Instructions for the task:
In the records that follow, find the line with "D3: diode US1M"; from there, retype every line exactly through the line with "X3: 32.768kHz (AGND, U1/XIN)", which also belongs to the answer.

Input records:

----------------

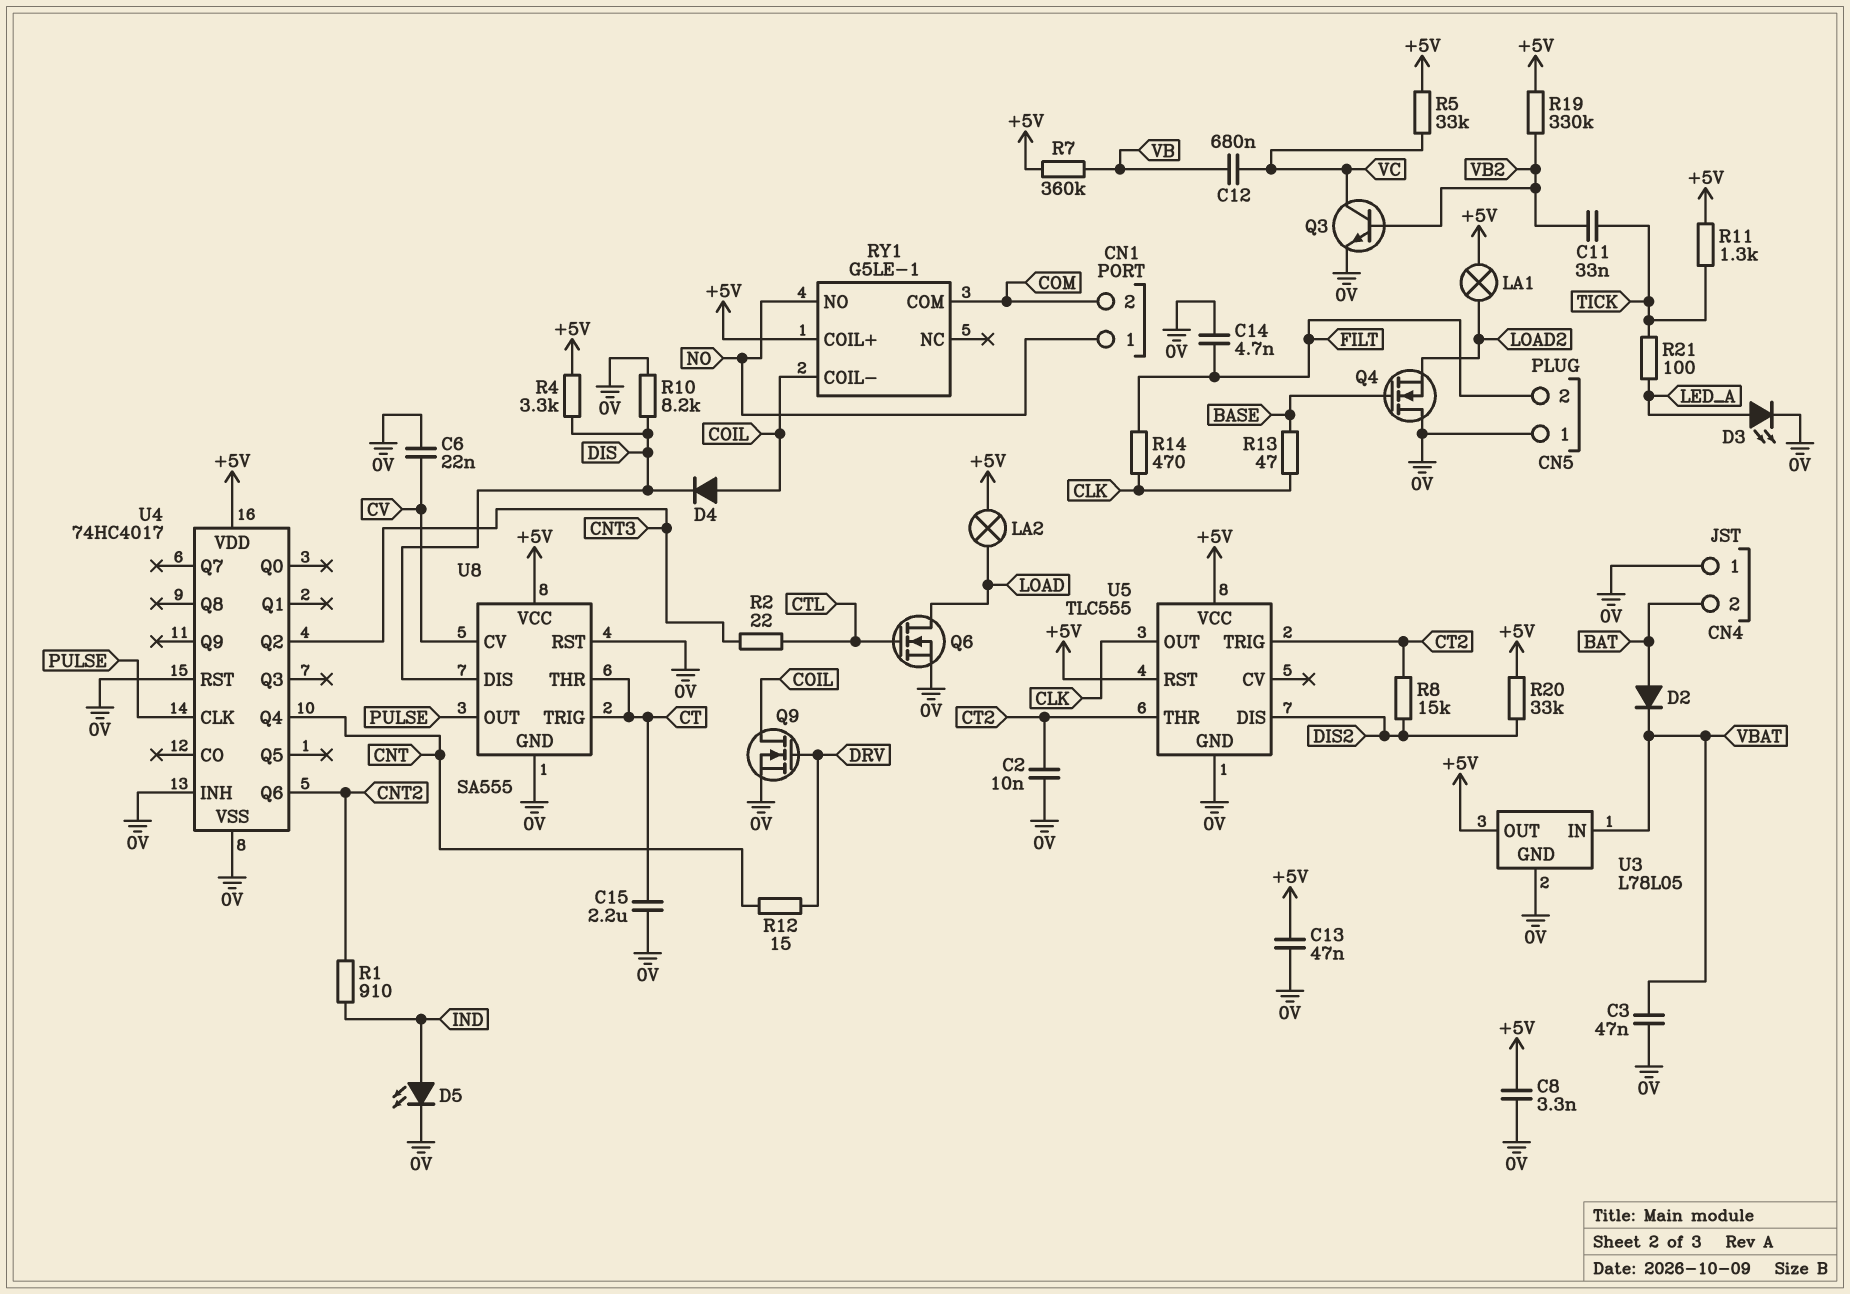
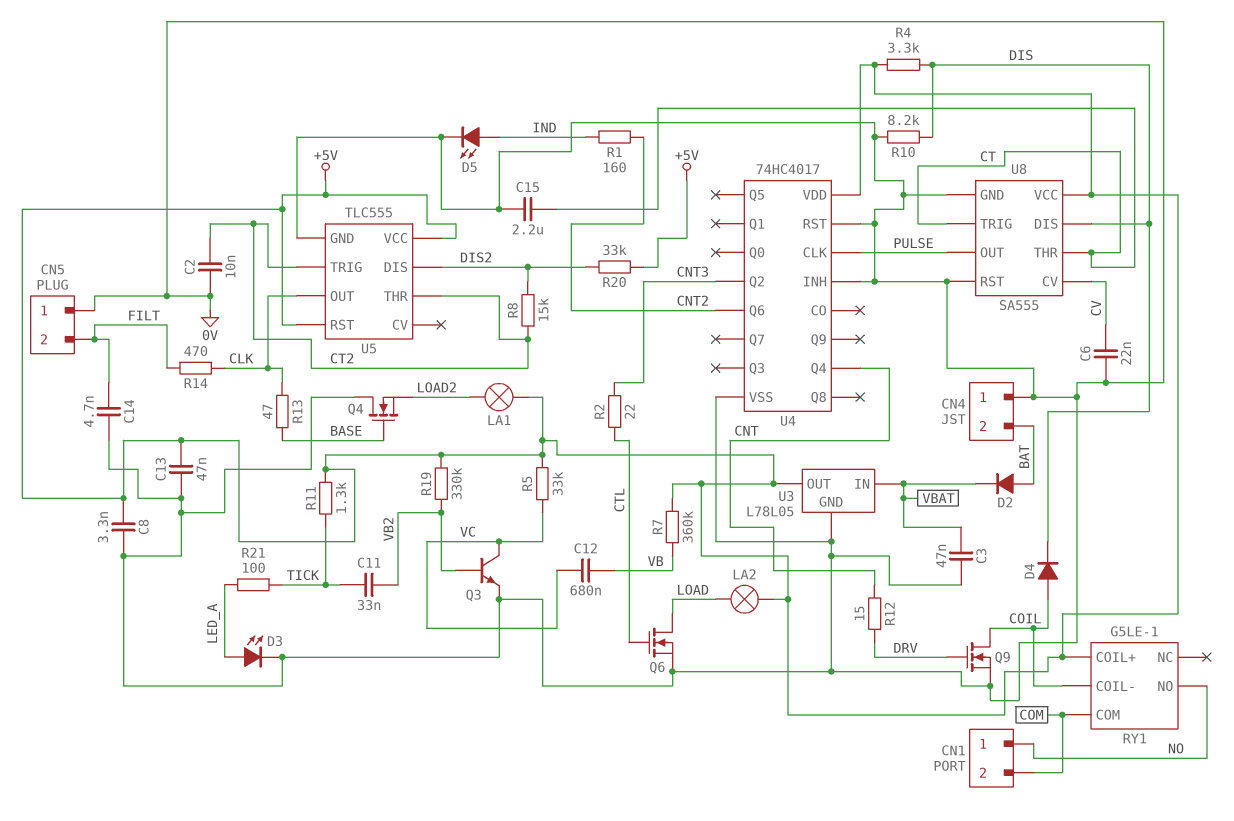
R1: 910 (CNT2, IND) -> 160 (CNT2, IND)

----------------

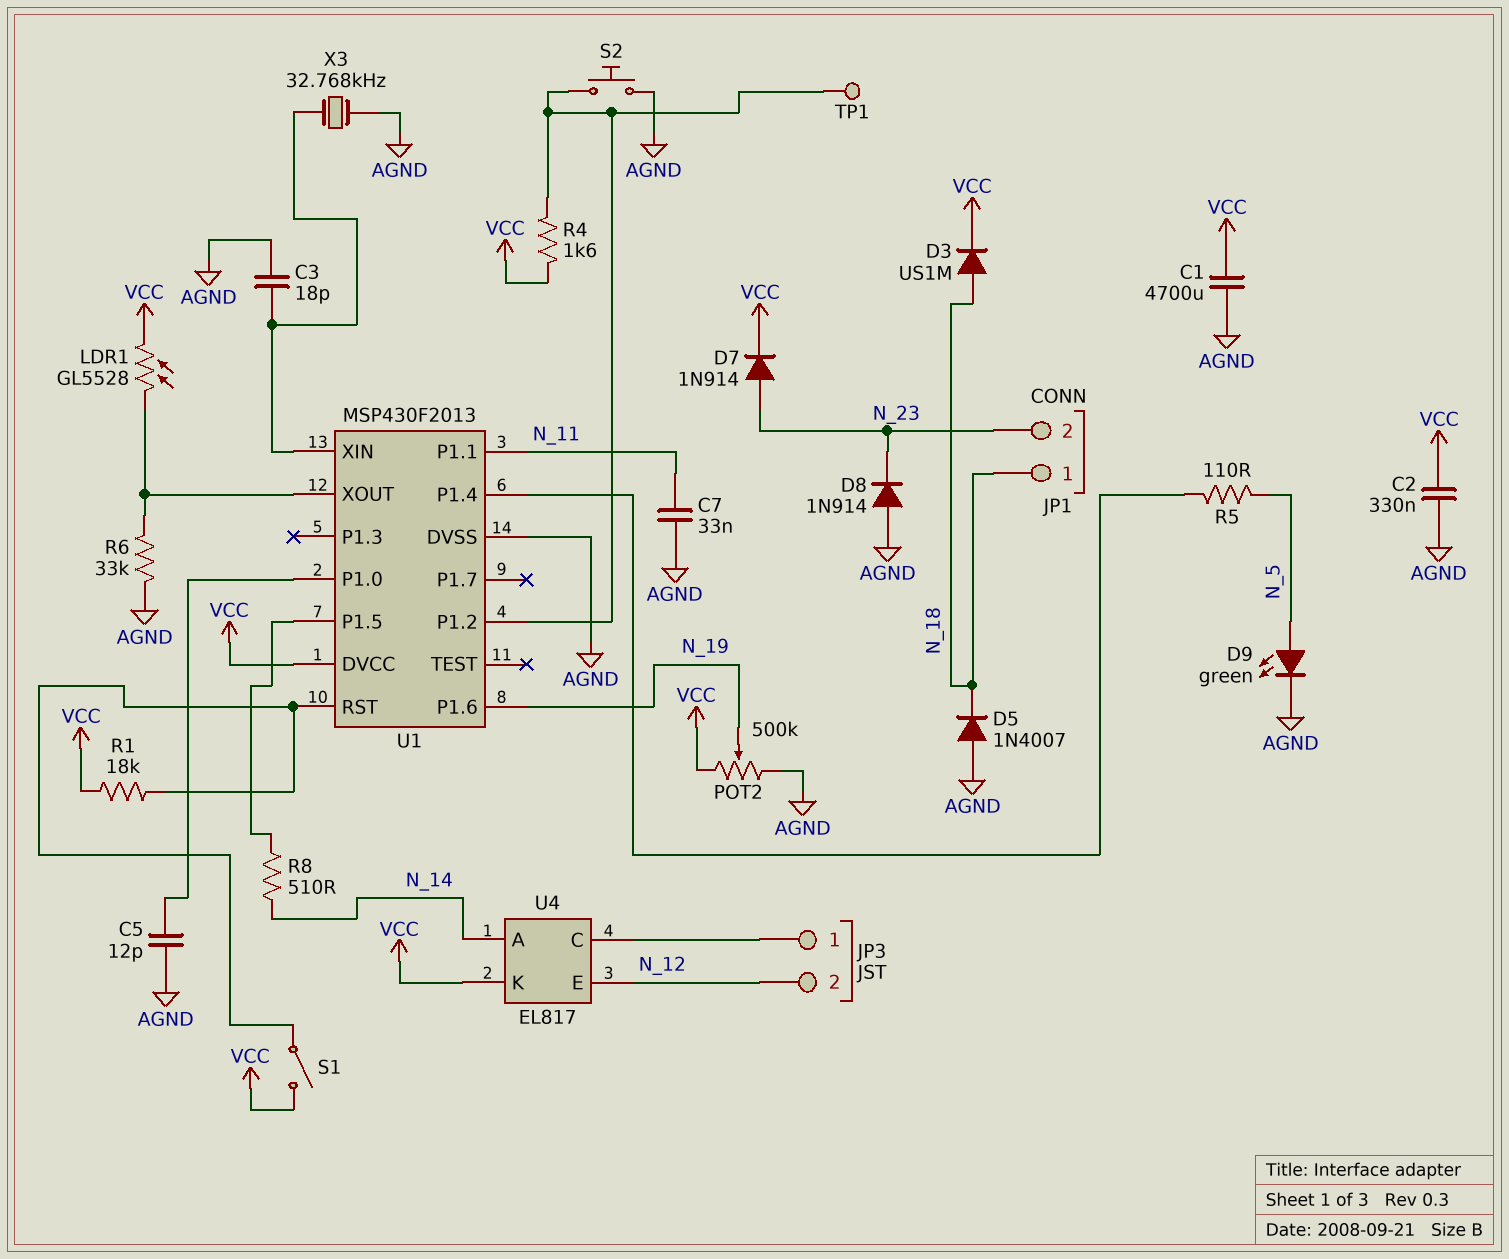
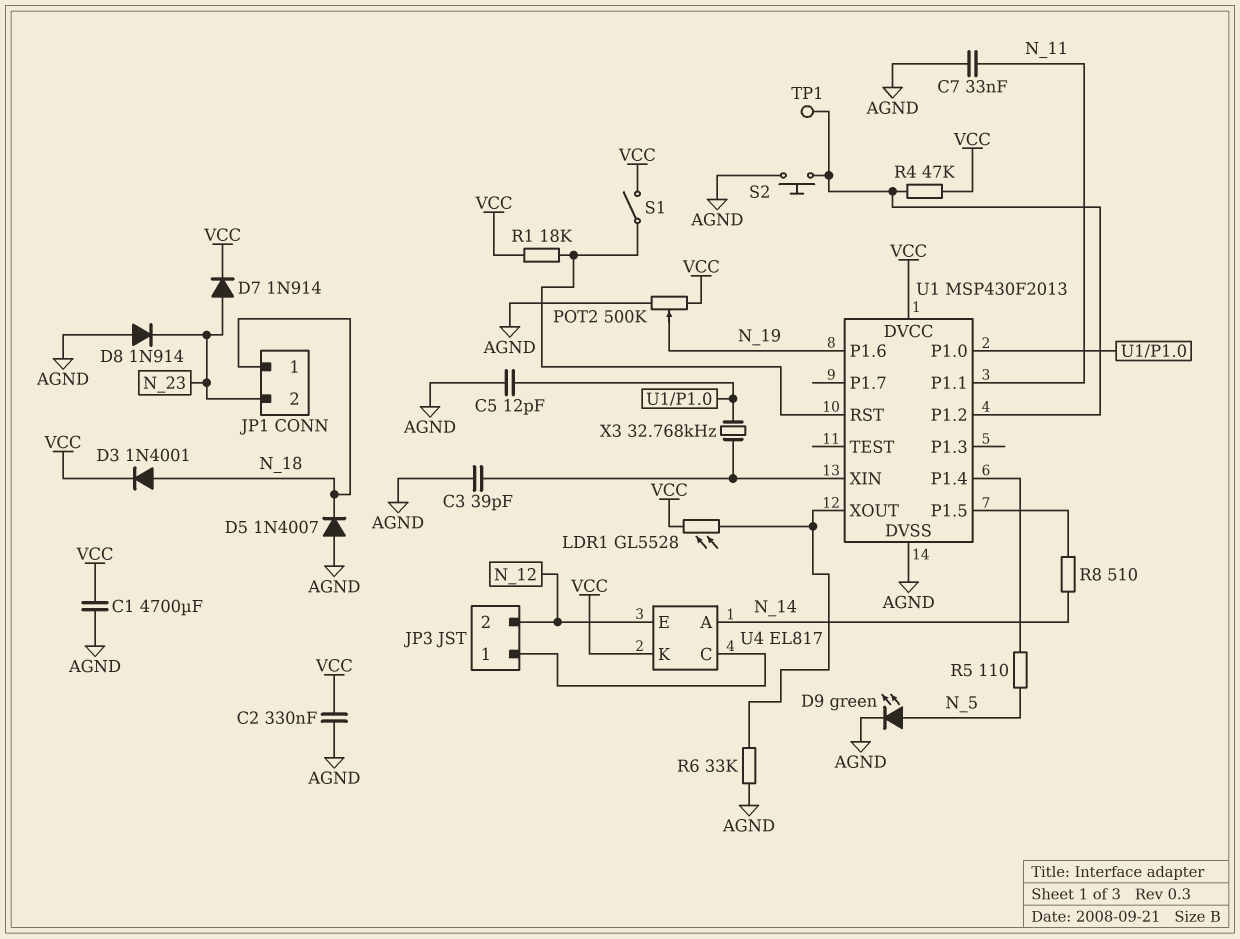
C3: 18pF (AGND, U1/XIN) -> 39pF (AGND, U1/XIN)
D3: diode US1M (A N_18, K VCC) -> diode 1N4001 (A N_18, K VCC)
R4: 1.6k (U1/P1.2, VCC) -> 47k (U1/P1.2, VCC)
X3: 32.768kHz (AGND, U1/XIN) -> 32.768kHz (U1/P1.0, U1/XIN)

----------------

Worked solution:
D3: diode US1M (A N_18, K VCC) -> diode 1N4001 (A N_18, K VCC)
R4: 1.6k (U1/P1.2, VCC) -> 47k (U1/P1.2, VCC)
X3: 32.768kHz (AGND, U1/XIN) -> 32.768kHz (U1/P1.0, U1/XIN)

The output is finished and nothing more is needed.